**Task requirements:** Whenever a line in the following entries includes "purple", tally it. Report nothing except the final count.

**Record set:**
+--
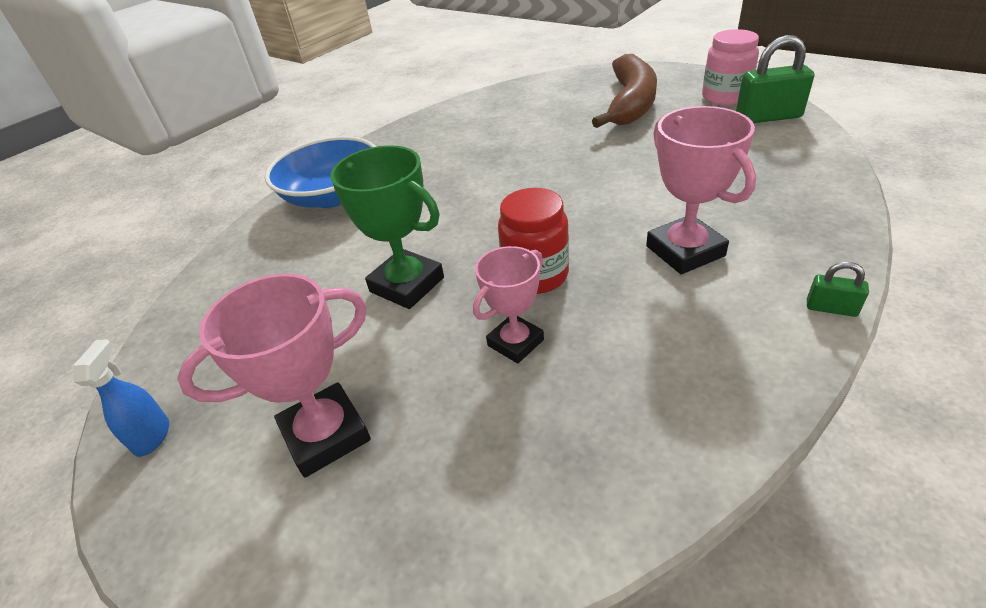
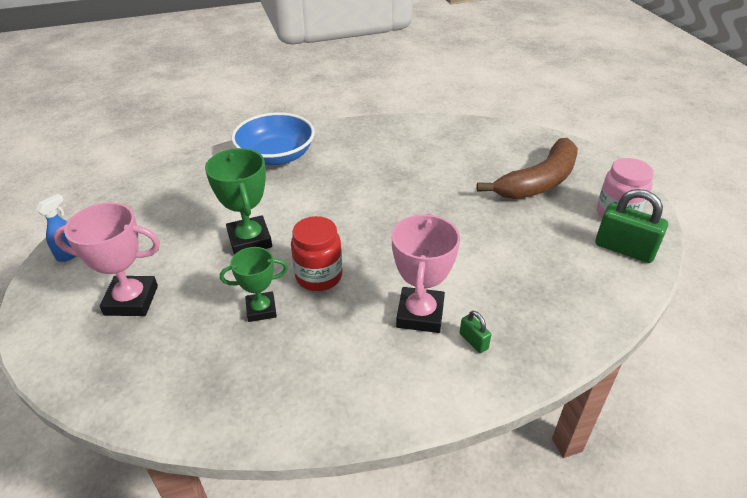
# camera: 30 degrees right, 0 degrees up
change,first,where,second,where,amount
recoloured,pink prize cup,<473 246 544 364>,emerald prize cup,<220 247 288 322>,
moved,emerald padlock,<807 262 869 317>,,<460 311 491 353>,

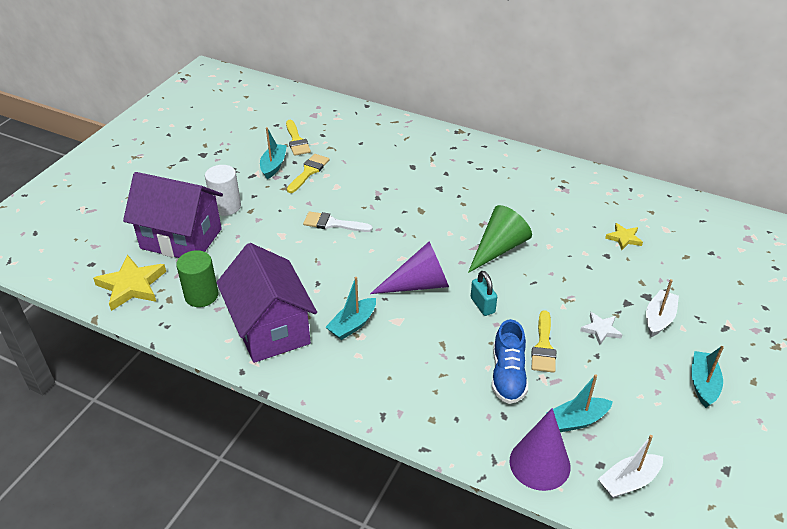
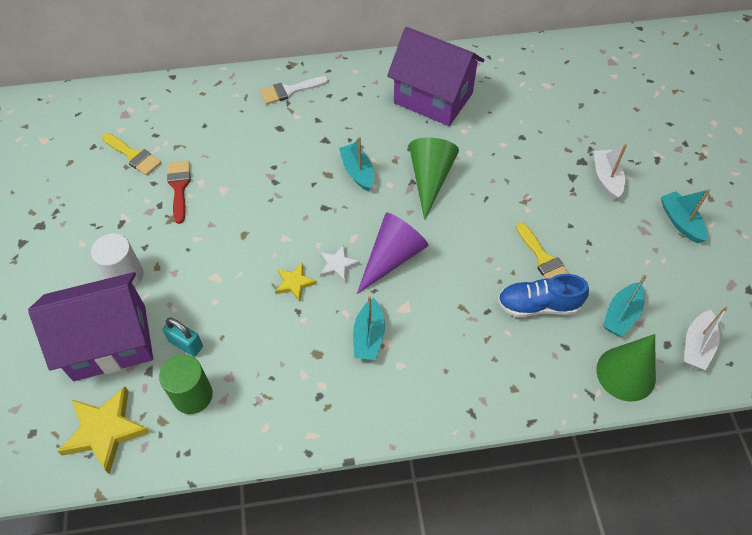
# camera: 35 degrees left, 15 degrees up
change,first,where,second,where,amount
moved,purple toy house,<216 243 317 363>,,<387 27 484 126>,
moved,teal toy boat,<260 127 287 179>,,<339 137 374 191>,
recoloured,golden paintbrush,<287 154 330 193>,scarlet paintbrush,<167 161 191 224>,
moved,white paintbrush,<303 211 373 232>,,<260 76 329 104>,
moved,teal padlock,<471 271 497 316>,,<163 318 203 356>,
turned,blue sneaker,<492 319 528 404>,,<498 274 589 317>,120 degrees clockwise
recoloured,purple solid cone,<510 408 571 491>,emerald solid cone,<596 334 656 401>,
moved,white star,<580 312 623 345>,,<320 245 360 282>,
moved,golden star,<605 223 643 250>,,<275 263 317 302>,

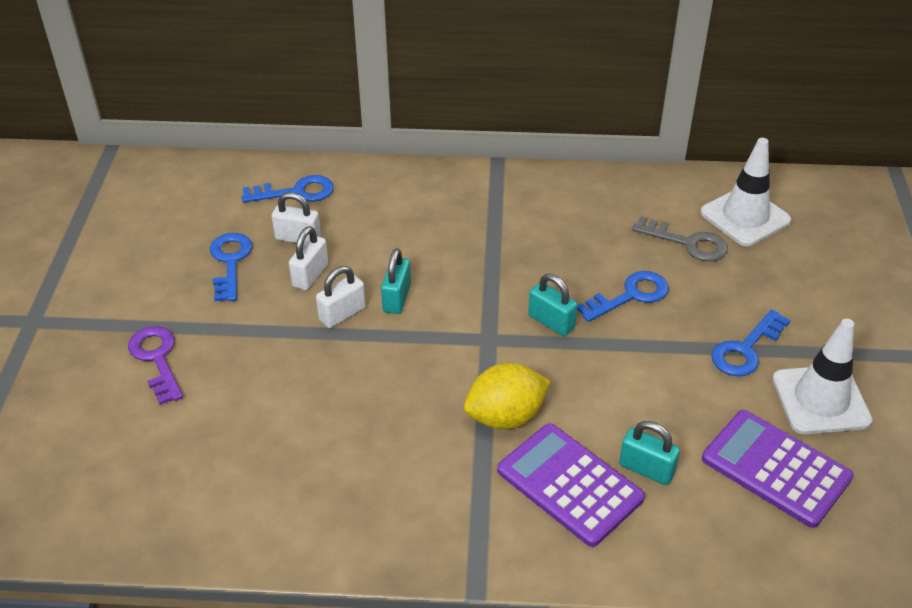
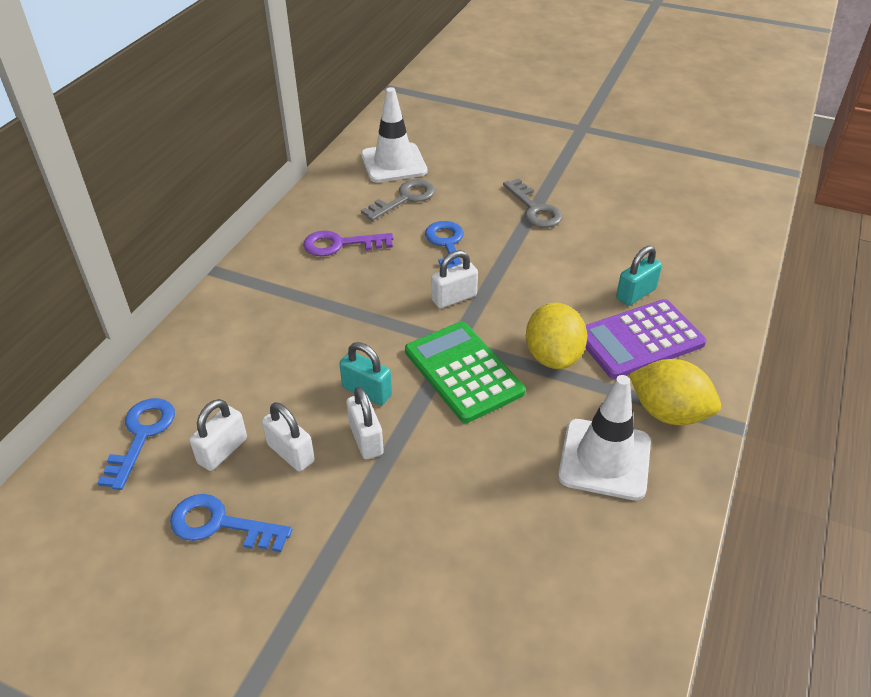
# camera: 70 degrees left, 0 degrees up
change,first,where,second,where,amount
moved,purple key,<128 326 183 405>,,<303 231 394 256>,
recoloured,teal padlock,<528 274 578 336>,white padlock,<431 250 478 308>,
removed,purple pocket calculator,<702 410 853 528>,,,
recoloured,blue key,<711 309 790 376>,grey key,<503 178 563 228>,
moved,white safety cone,<772 319 872 434>,,<558 375 651 500>,
added,,,emerald pocket calculator,<405 322 525 423>,
added,,,golden citrus fruit,<629 359 721 425>,

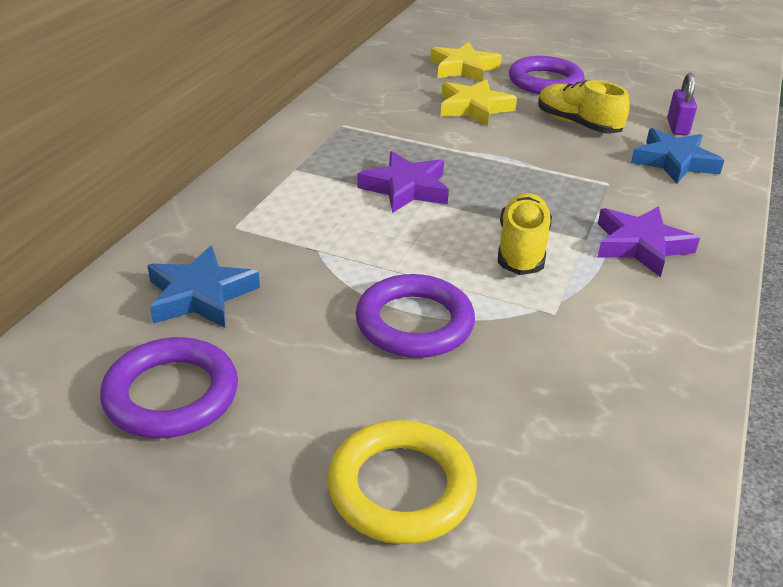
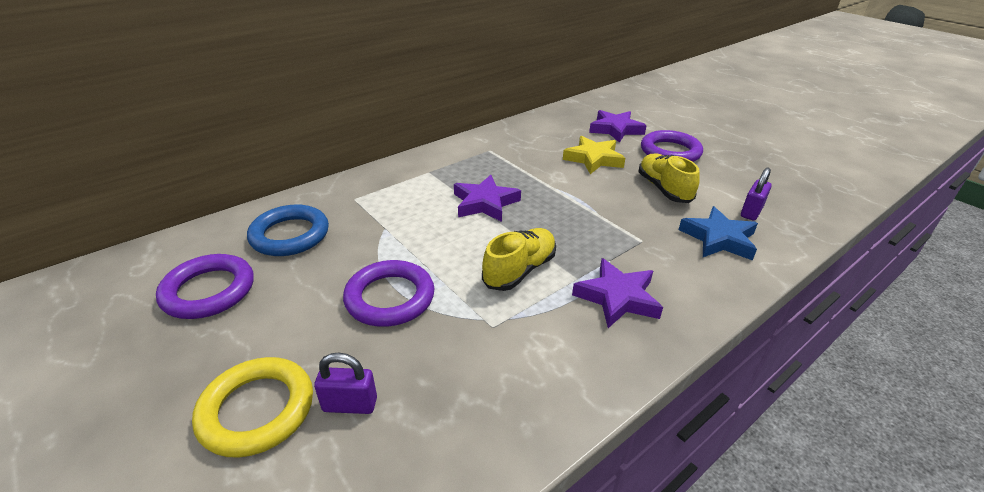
# camera: 30 degrees right, 0 degrees up
change,first,where,second,where,amount
replaced,blue star,<147 246 260 328>,blue ring,<247 205 329 256>,
recoloured,golden star,<430 42 502 82>,purple star,<589 110 647 143>,
added,,,purple padlock,<314 353 377 414>,

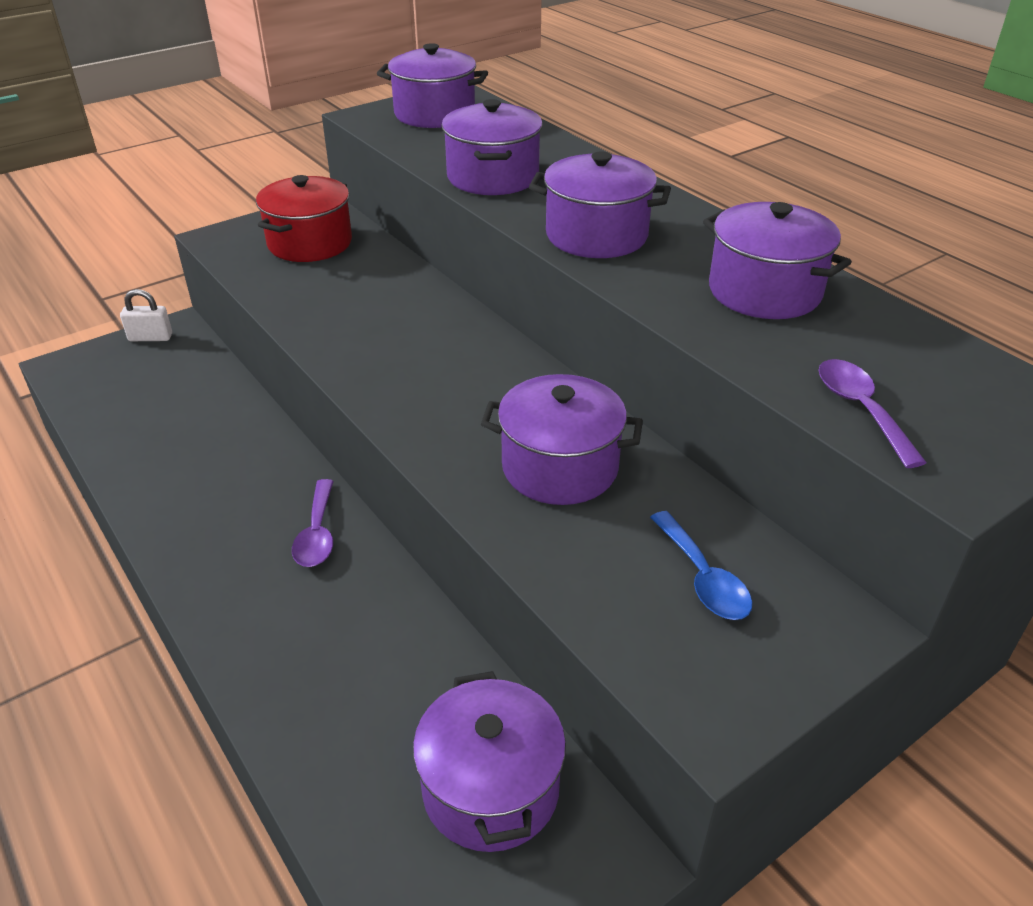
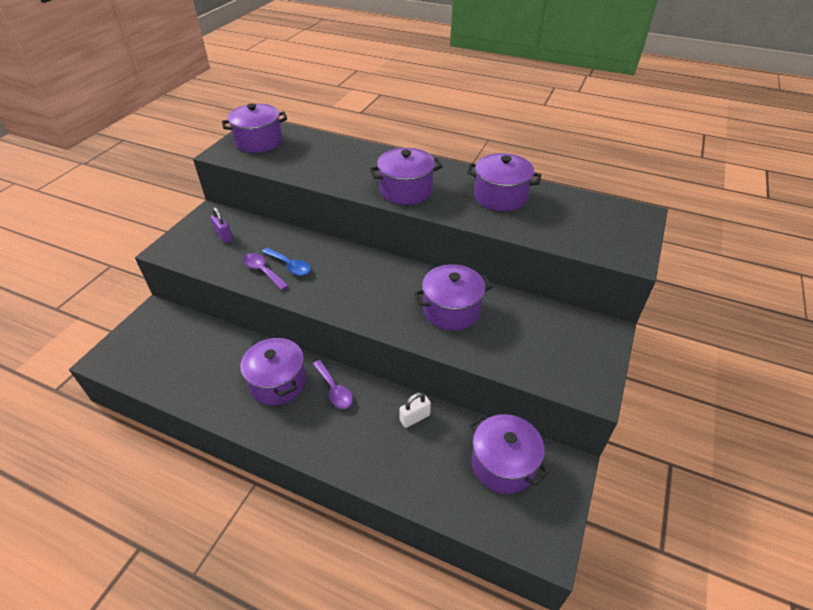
# camera: 30 degrees left, 5 degrees up
change,first,where,second,where,amount
moved,white padlock,<120 289 172 341>,,<399 393 431 428>,
replaced,scarlet cooking pot,<256 175 352 262>,purple padlock,<210 207 233 243>,
moved,purple cooking pot,<442 99 543 195>,,<240 337 306 405>,
moved,blue tablespoon,<650 511 752 620>,,<262 248 311 276>,
moved,purple tablespoon,<818 359 927 468>,,<243 253 289 290>,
+--
**Result of the task:** 9